### Aim of the task
Starting with the line that contains "S1: switch (GND, SIG9) -> button (GND, SIG9)" and stopping after the line that contains "J2 pin 5: MISO -> CS", copy the entries below exactly. Include nothing else.
═══ Information shown ═══
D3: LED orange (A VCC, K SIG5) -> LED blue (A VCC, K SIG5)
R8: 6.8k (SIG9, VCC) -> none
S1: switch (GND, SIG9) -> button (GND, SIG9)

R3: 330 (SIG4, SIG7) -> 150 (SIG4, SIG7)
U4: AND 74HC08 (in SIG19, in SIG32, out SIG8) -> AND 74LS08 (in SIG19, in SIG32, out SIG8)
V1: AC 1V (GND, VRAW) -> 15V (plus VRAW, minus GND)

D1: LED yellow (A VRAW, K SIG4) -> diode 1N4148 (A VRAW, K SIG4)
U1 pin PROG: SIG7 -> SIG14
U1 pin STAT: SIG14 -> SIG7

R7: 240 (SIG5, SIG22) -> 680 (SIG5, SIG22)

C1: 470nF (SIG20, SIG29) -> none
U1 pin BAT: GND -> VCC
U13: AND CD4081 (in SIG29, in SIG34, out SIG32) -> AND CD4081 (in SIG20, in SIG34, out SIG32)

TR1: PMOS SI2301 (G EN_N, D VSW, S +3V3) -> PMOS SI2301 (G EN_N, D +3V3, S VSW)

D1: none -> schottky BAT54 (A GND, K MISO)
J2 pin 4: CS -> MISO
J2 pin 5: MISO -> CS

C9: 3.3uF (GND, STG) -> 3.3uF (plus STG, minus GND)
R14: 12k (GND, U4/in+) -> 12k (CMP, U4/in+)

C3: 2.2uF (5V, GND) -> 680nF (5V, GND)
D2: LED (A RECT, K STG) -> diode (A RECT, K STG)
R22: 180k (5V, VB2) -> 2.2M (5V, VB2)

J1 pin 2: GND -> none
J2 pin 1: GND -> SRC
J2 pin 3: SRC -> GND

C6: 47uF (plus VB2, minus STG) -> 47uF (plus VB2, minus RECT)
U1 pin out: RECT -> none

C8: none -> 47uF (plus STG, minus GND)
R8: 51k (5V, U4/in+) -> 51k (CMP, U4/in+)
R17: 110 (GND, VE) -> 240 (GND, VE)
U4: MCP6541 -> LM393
═══
### Exercise answer
S1: switch (GND, SIG9) -> button (GND, SIG9)

R3: 330 (SIG4, SIG7) -> 150 (SIG4, SIG7)
U4: AND 74HC08 (in SIG19, in SIG32, out SIG8) -> AND 74LS08 (in SIG19, in SIG32, out SIG8)
V1: AC 1V (GND, VRAW) -> 15V (plus VRAW, minus GND)

D1: LED yellow (A VRAW, K SIG4) -> diode 1N4148 (A VRAW, K SIG4)
U1 pin PROG: SIG7 -> SIG14
U1 pin STAT: SIG14 -> SIG7

R7: 240 (SIG5, SIG22) -> 680 (SIG5, SIG22)

C1: 470nF (SIG20, SIG29) -> none
U1 pin BAT: GND -> VCC
U13: AND CD4081 (in SIG29, in SIG34, out SIG32) -> AND CD4081 (in SIG20, in SIG34, out SIG32)

TR1: PMOS SI2301 (G EN_N, D VSW, S +3V3) -> PMOS SI2301 (G EN_N, D +3V3, S VSW)

D1: none -> schottky BAT54 (A GND, K MISO)
J2 pin 4: CS -> MISO
J2 pin 5: MISO -> CS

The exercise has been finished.